DIRECTIONS
Retype the line in which "brown semicircle: moved 1 px left" appears, then every line after it until the records end. Leave out the pictures.

■ ■ ■

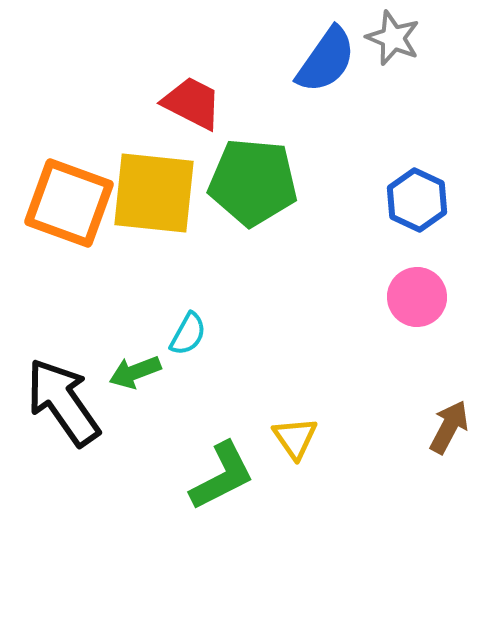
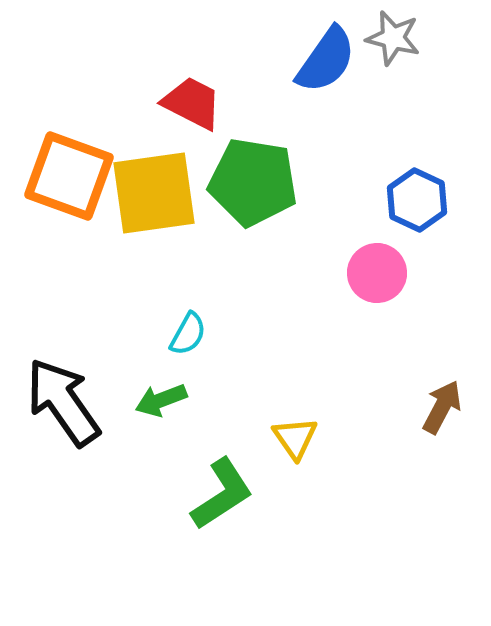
gray star: rotated 8 degrees counterclockwise
green pentagon: rotated 4 degrees clockwise
yellow square: rotated 14 degrees counterclockwise
orange square: moved 27 px up
pink circle: moved 40 px left, 24 px up
green arrow: moved 26 px right, 28 px down
brown arrow: moved 7 px left, 20 px up
green L-shape: moved 18 px down; rotated 6 degrees counterclockwise
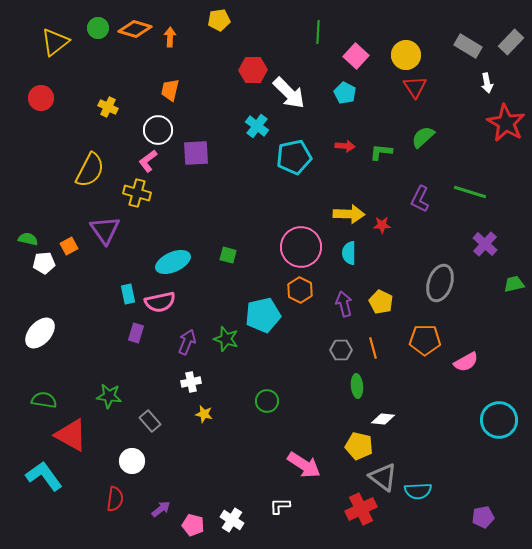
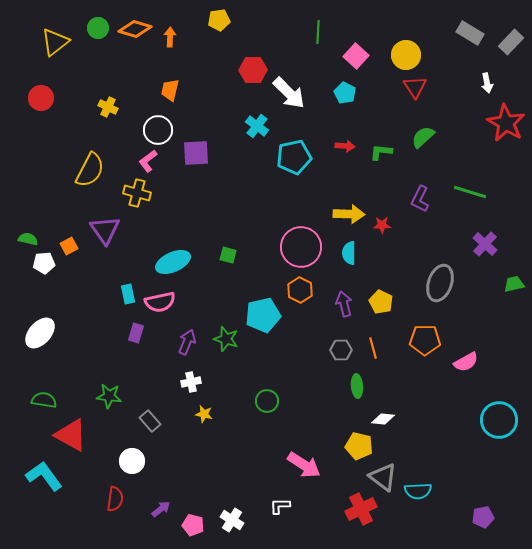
gray rectangle at (468, 46): moved 2 px right, 13 px up
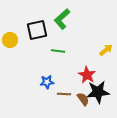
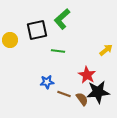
brown line: rotated 16 degrees clockwise
brown semicircle: moved 1 px left
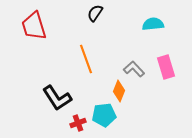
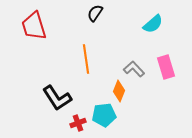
cyan semicircle: rotated 145 degrees clockwise
orange line: rotated 12 degrees clockwise
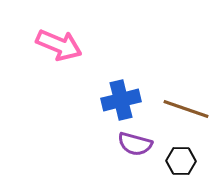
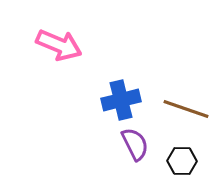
purple semicircle: rotated 132 degrees counterclockwise
black hexagon: moved 1 px right
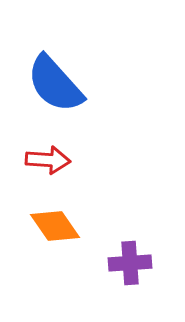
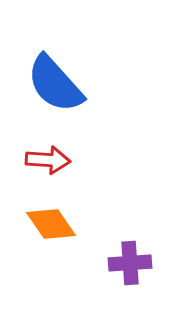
orange diamond: moved 4 px left, 2 px up
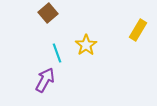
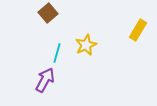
yellow star: rotated 10 degrees clockwise
cyan line: rotated 36 degrees clockwise
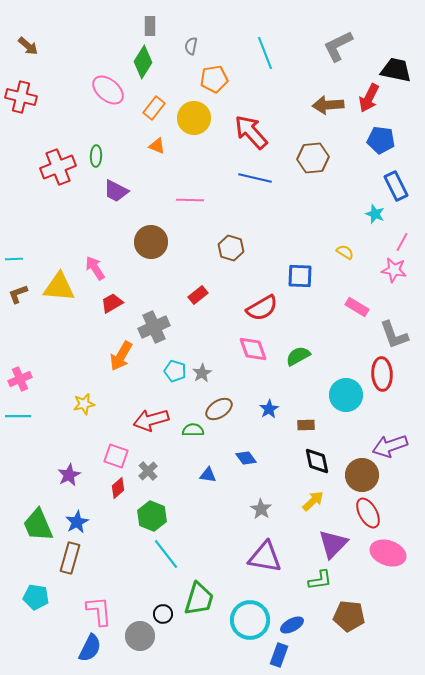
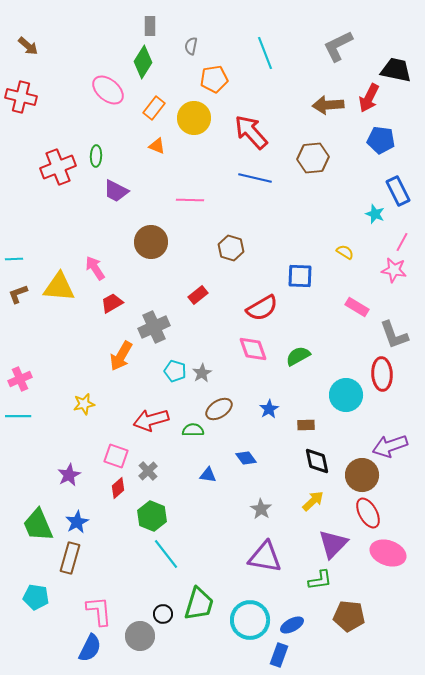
blue rectangle at (396, 186): moved 2 px right, 5 px down
green trapezoid at (199, 599): moved 5 px down
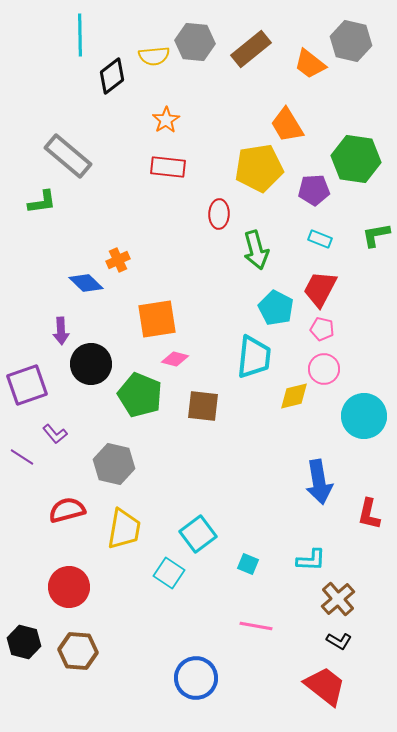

■ ■ ■

OUTPUT OF THE EXERCISE
brown semicircle: moved 1 px left
cyan semicircle: rotated 145 degrees clockwise
orange line: rotated 12 degrees clockwise
purple semicircle: rotated 132 degrees counterclockwise
black hexagon: moved 1 px right
orange diamond: moved 4 px left, 2 px up
yellow star: rotated 10 degrees clockwise
cyan line: rotated 36 degrees clockwise
blue rectangle at (396, 186): moved 2 px right, 5 px down
green trapezoid at (199, 599): moved 5 px down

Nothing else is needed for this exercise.